---- LISTED ENTRIES

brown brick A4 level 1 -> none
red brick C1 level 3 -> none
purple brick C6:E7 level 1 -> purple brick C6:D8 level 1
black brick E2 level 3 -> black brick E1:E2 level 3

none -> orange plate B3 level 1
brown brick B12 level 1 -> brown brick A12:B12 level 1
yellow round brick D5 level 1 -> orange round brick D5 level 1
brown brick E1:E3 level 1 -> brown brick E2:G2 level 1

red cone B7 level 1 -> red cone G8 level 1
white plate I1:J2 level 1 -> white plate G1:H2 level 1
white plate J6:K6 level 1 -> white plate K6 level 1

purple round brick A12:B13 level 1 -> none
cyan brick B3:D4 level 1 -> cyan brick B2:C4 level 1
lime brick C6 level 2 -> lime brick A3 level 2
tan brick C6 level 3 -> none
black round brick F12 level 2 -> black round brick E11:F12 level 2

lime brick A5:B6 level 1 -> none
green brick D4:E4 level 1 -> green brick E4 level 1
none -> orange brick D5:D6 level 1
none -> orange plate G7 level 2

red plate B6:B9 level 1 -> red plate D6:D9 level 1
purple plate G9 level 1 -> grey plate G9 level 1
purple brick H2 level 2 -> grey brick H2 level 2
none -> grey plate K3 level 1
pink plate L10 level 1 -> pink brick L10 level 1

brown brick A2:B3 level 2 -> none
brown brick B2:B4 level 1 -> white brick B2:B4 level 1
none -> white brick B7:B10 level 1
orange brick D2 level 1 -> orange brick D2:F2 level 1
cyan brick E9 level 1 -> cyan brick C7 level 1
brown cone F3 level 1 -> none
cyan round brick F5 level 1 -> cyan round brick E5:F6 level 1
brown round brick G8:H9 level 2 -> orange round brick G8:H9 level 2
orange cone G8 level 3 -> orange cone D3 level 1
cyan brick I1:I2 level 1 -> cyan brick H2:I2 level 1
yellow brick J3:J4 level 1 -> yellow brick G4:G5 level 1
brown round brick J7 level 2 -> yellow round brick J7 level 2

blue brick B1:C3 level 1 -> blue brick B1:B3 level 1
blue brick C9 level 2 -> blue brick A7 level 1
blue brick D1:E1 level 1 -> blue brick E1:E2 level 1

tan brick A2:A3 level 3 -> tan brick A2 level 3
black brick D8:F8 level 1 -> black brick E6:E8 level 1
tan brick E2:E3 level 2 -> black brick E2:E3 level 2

--------

• **TASK INSTRUCTIONS**
Using the data above, repeat exactly the lines that begin at the line with "cyan brick B3:D4" and end at the line with "cyan round brick F5", both ends included.

• **ANSWER**
cyan brick B3:D4 level 1 -> cyan brick B2:C4 level 1
lime brick C6 level 2 -> lime brick A3 level 2
tan brick C6 level 3 -> none
black round brick F12 level 2 -> black round brick E11:F12 level 2

lime brick A5:B6 level 1 -> none
green brick D4:E4 level 1 -> green brick E4 level 1
none -> orange brick D5:D6 level 1
none -> orange plate G7 level 2

red plate B6:B9 level 1 -> red plate D6:D9 level 1
purple plate G9 level 1 -> grey plate G9 level 1
purple brick H2 level 2 -> grey brick H2 level 2
none -> grey plate K3 level 1
pink plate L10 level 1 -> pink brick L10 level 1

brown brick A2:B3 level 2 -> none
brown brick B2:B4 level 1 -> white brick B2:B4 level 1
none -> white brick B7:B10 level 1
orange brick D2 level 1 -> orange brick D2:F2 level 1
cyan brick E9 level 1 -> cyan brick C7 level 1
brown cone F3 level 1 -> none
cyan round brick F5 level 1 -> cyan round brick E5:F6 level 1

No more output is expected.